Action item: Beginning with the line that mentions "none -> white brick D10:F10 level 1", reproduce every line through the last line of the entries, exactly, and only those.

Records shown:
⁂

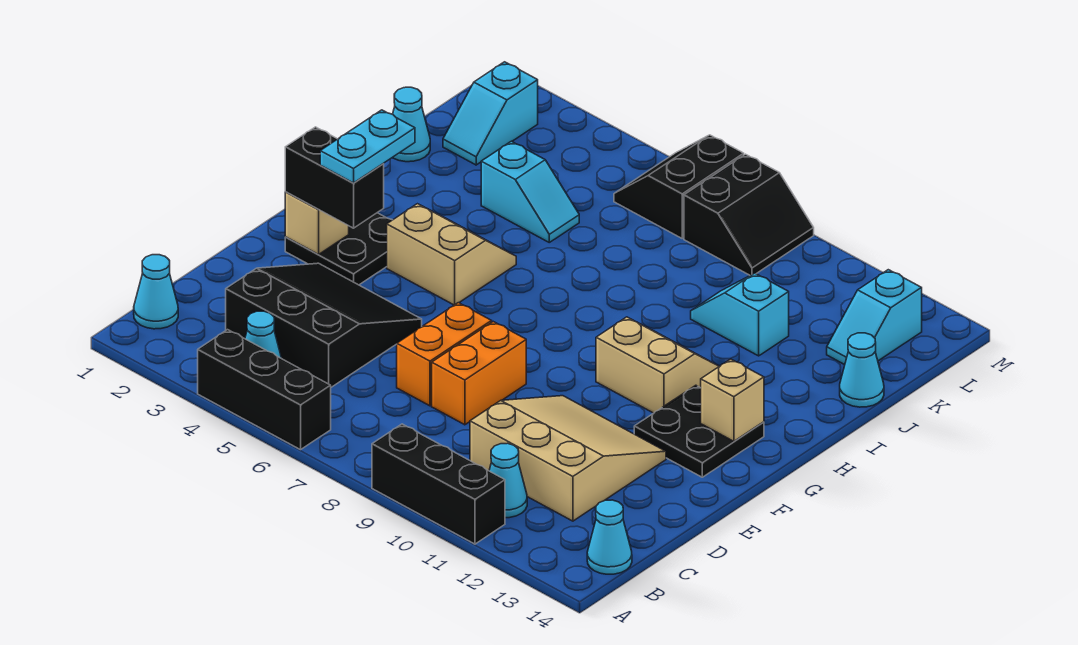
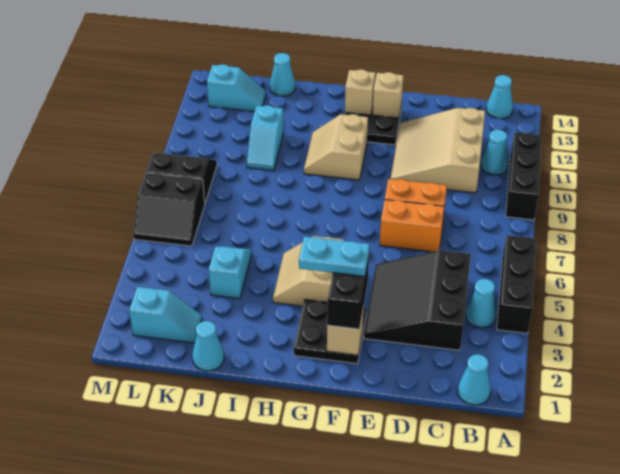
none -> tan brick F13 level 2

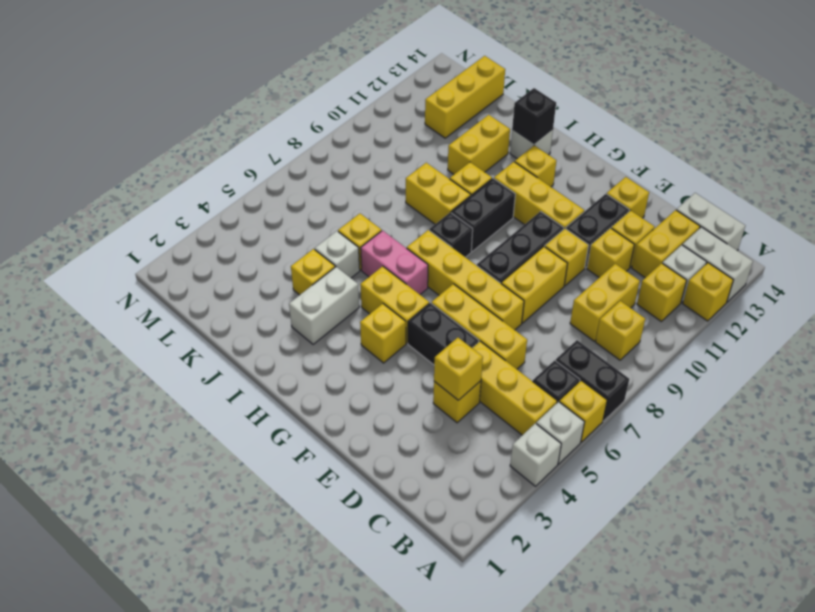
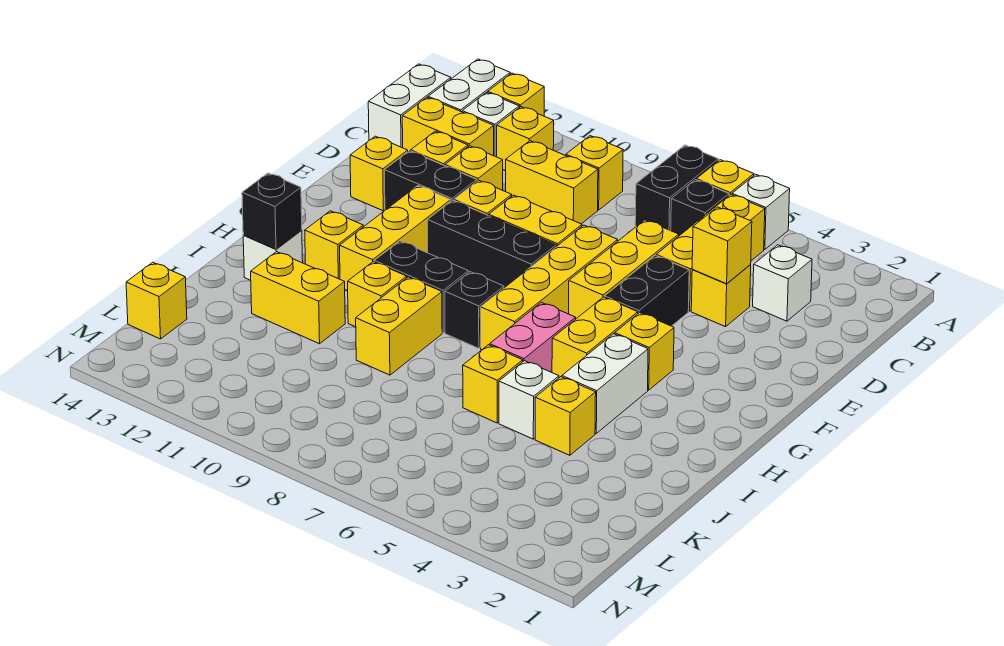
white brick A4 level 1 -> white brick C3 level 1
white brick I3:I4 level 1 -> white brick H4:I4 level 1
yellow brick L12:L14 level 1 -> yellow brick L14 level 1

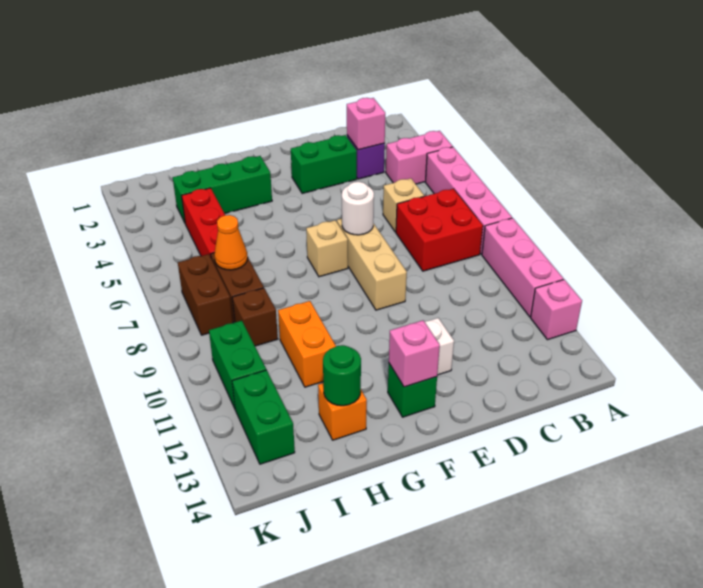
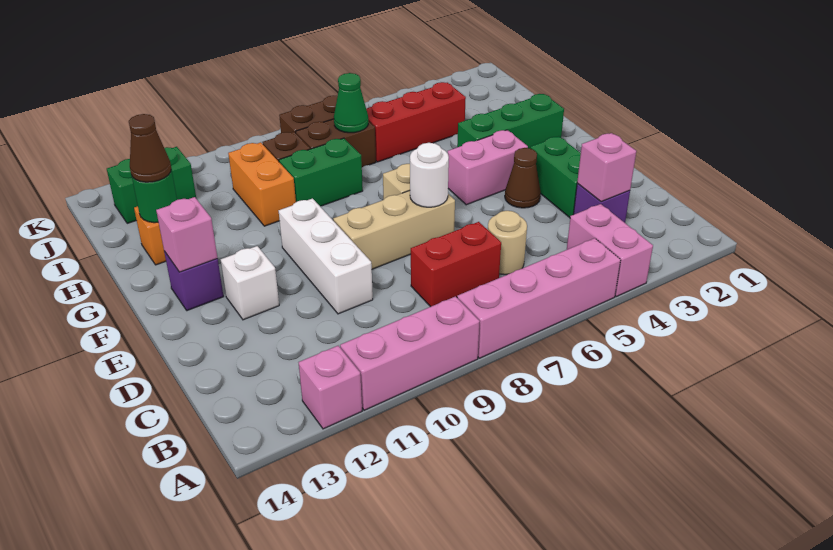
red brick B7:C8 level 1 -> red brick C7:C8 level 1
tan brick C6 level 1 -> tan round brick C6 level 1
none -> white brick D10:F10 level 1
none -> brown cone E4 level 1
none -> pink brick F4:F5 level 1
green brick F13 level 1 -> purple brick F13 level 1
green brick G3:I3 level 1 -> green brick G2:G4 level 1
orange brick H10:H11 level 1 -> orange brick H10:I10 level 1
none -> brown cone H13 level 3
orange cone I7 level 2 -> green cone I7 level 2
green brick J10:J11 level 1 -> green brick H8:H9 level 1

⁂

Response to this exercise:
none -> white brick D10:F10 level 1
none -> brown cone E4 level 1
none -> pink brick F4:F5 level 1
green brick F13 level 1 -> purple brick F13 level 1
green brick G3:I3 level 1 -> green brick G2:G4 level 1
orange brick H10:H11 level 1 -> orange brick H10:I10 level 1
none -> brown cone H13 level 3
orange cone I7 level 2 -> green cone I7 level 2
green brick J10:J11 level 1 -> green brick H8:H9 level 1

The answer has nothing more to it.